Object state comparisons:
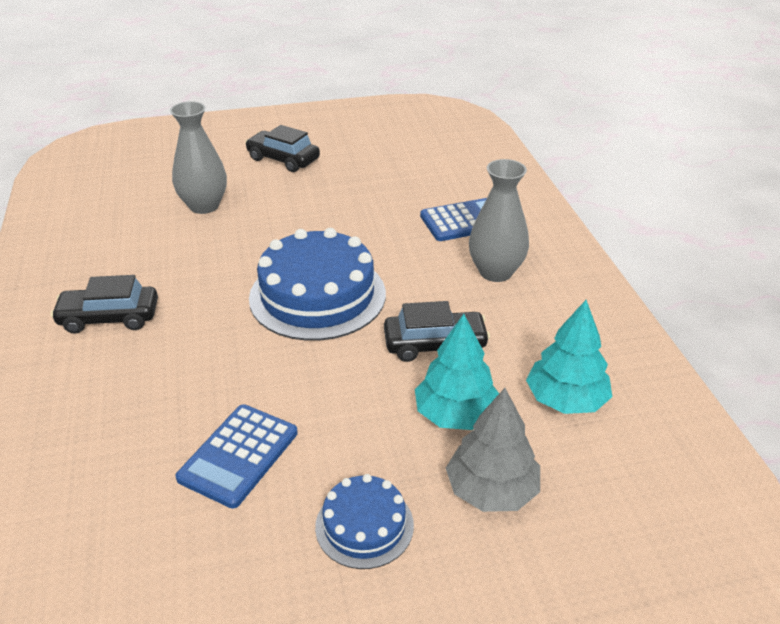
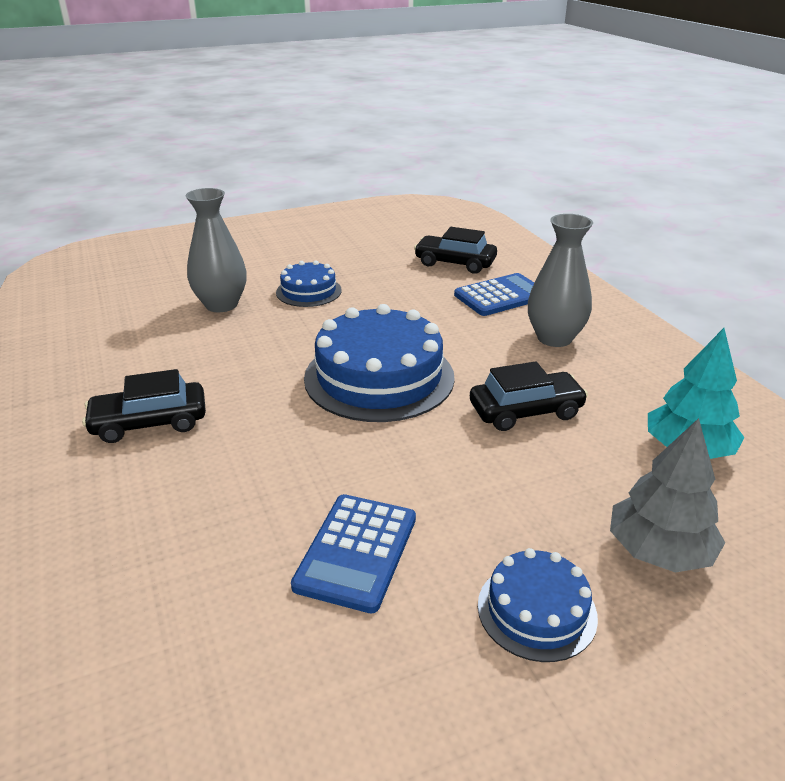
camera: 10 degrees left, 5 degrees down
(283, 159) = (291, 257): black car -> black car (455, 263)
(286, 199) = (308, 291): none -> blue cake
(456, 414) = (581, 478): turquoise tree -> none

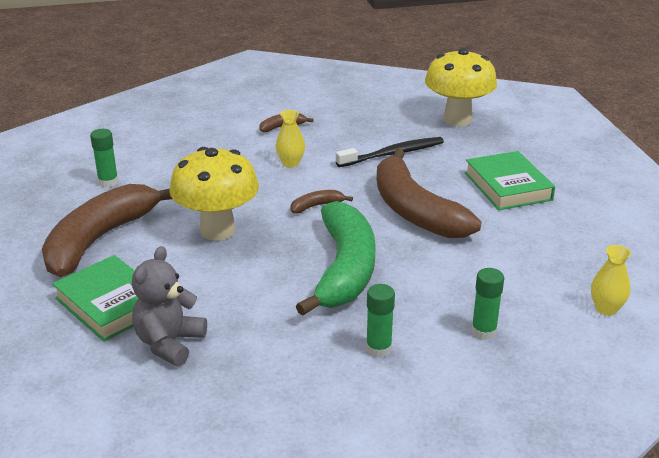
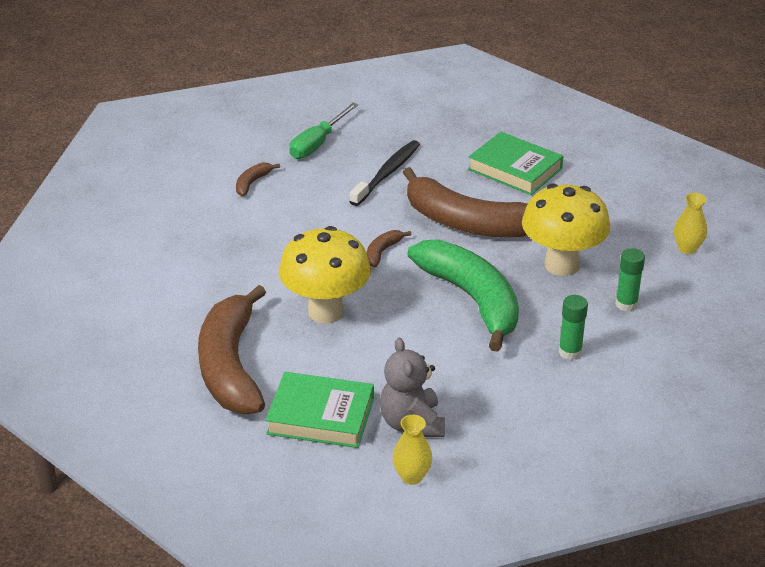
camera: 35 degrees left, 5 degrees up
(108, 182) = (159, 308): green glue stick -> none
(290, 163) = (308, 219): yellow vase -> yellow vase (412, 476)
(364, 117) = (317, 143): none -> green screwdriver
(457, 119) = (403, 115): yellow mushroom -> yellow mushroom (561, 265)

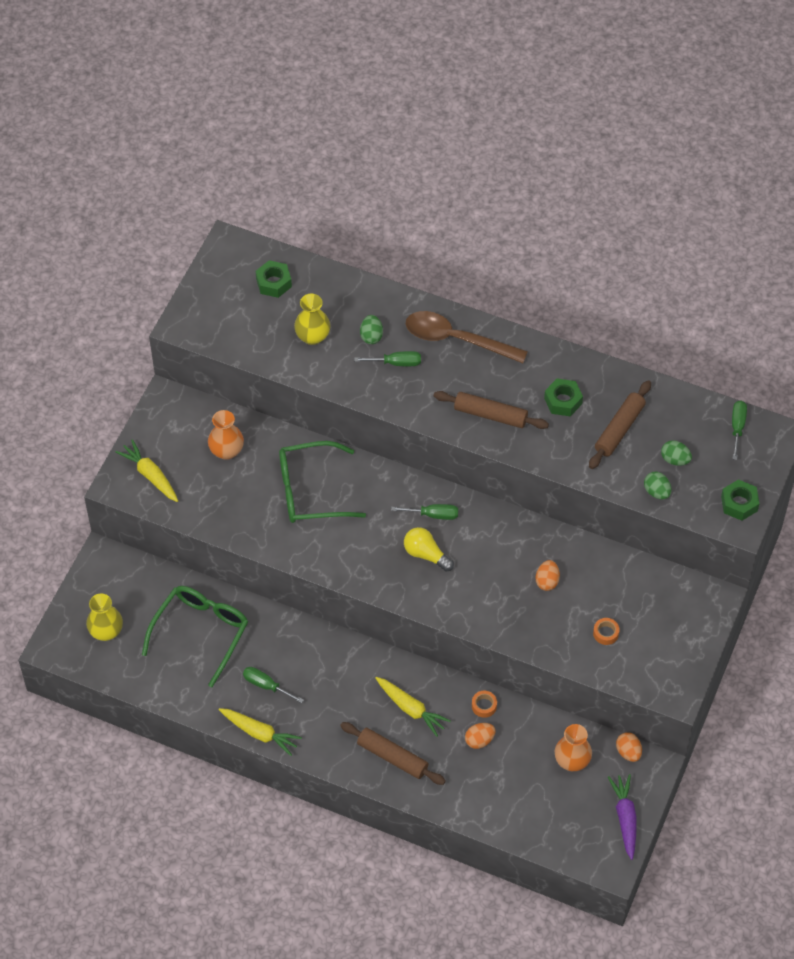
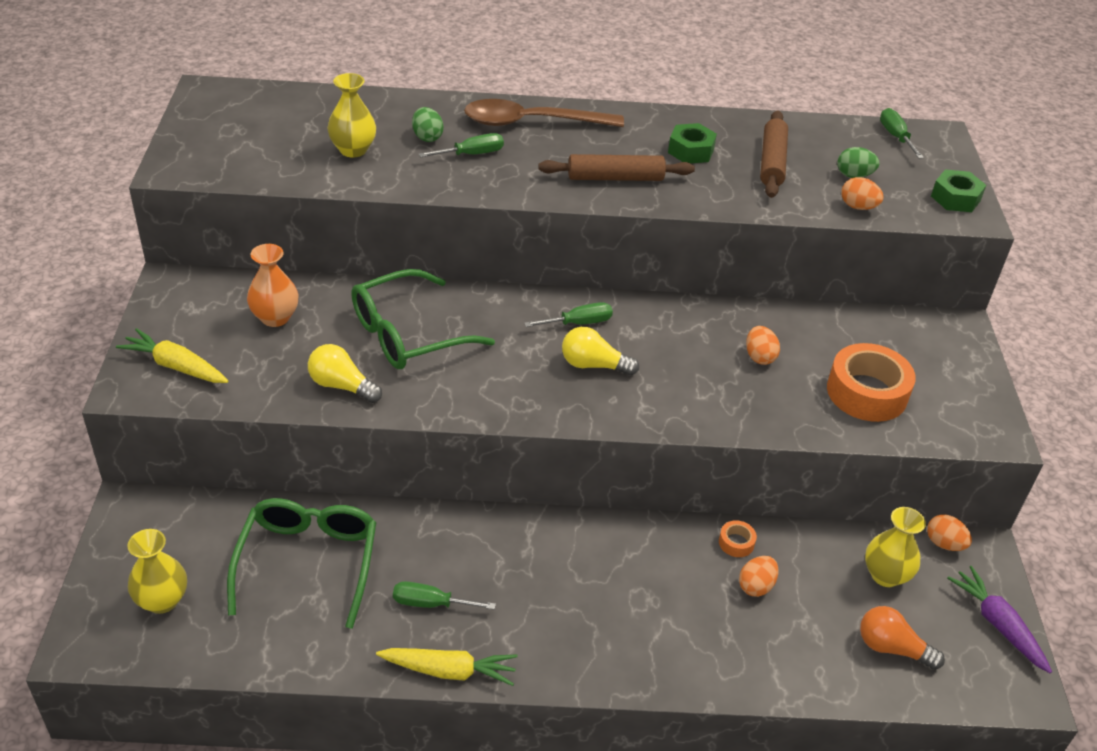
camera: 25 degrees left, 15 degrees down
(251, 523) = (342, 386): none -> yellow light bulb
(273, 283) = (279, 113): green nut -> none
(392, 757) = (654, 643): brown rolling pin -> none
(411, 709) = (645, 574): yellow carrot -> none
(543, 810) = (892, 648): none -> orange light bulb
(572, 761) = (885, 575): orange vase -> yellow vase
(605, 633) = (867, 392): orange tape -> orange tape, size x2.29
(656, 492) = (858, 207): green egg -> orange egg

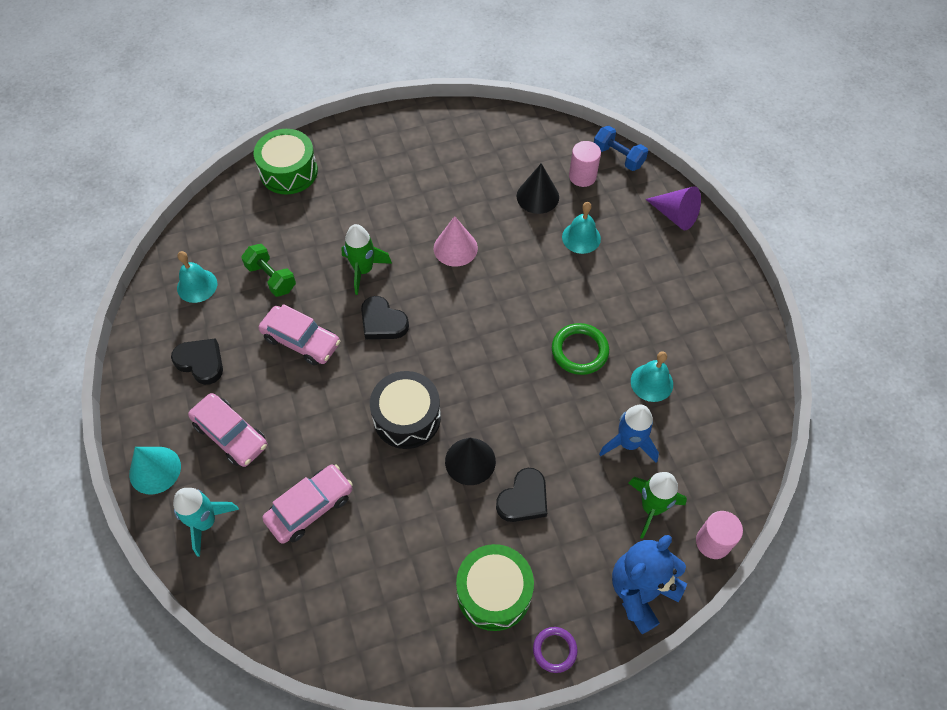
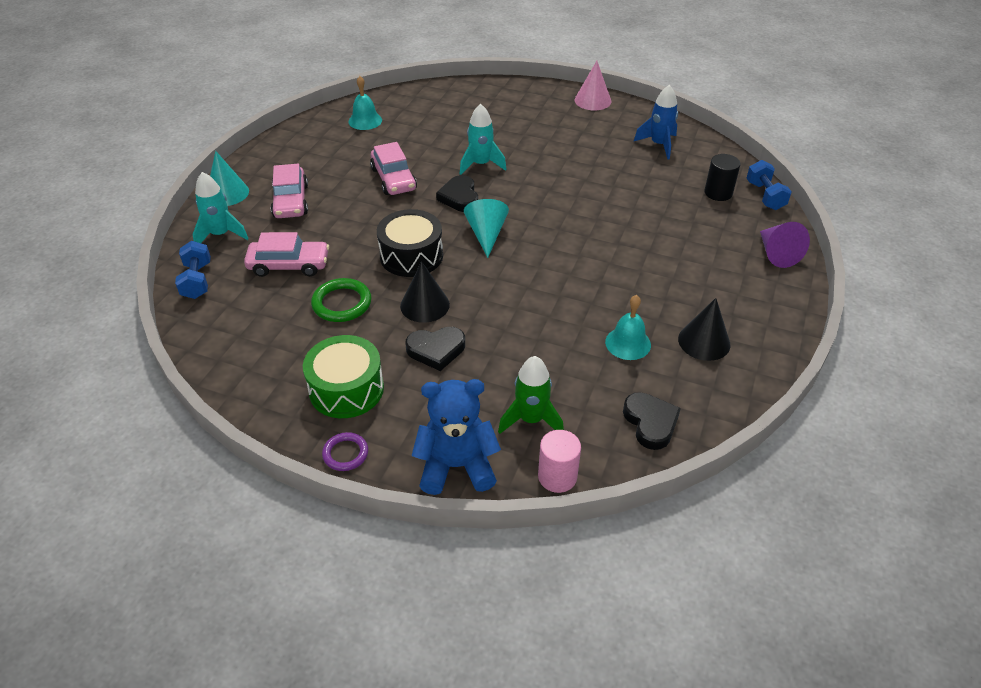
camera: 40 degrees right, 15 degrees down
(201, 362) = (319, 157): black heart -> black heart (650, 423)
(243, 589) = (197, 281): none -> blue dumbbell
(271, 278) = (415, 139): green dumbbell -> none
(289, 172) = (494, 93): green drum -> none
(363, 270) = (481, 164): green rocket -> turquoise rocket
(446, 348) = (486, 234): none -> turquoise cone
(455, 248) = (562, 185): pink cone -> pink cone (592, 100)
(537, 196) = (664, 187): black cone -> black cone (704, 341)
(579, 351) = (589, 291): green ring -> green ring (342, 303)
(581, 237) = (673, 227): turquoise bell -> none
(582, 176) = (718, 193): pink cylinder -> black cylinder
(628, 443) = (561, 368): blue rocket -> blue rocket (659, 145)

## Problem statement
Your task is to retype the entries verbatim, starting with the line that holds "(271, 278) = (415, 139): green" and stopping after the line that holds "(579, 351) = (589, 291): green".

## Task answer
(271, 278) = (415, 139): green dumbbell -> none
(289, 172) = (494, 93): green drum -> none
(363, 270) = (481, 164): green rocket -> turquoise rocket
(446, 348) = (486, 234): none -> turquoise cone
(455, 248) = (562, 185): pink cone -> pink cone (592, 100)
(537, 196) = (664, 187): black cone -> black cone (704, 341)
(579, 351) = (589, 291): green ring -> green ring (342, 303)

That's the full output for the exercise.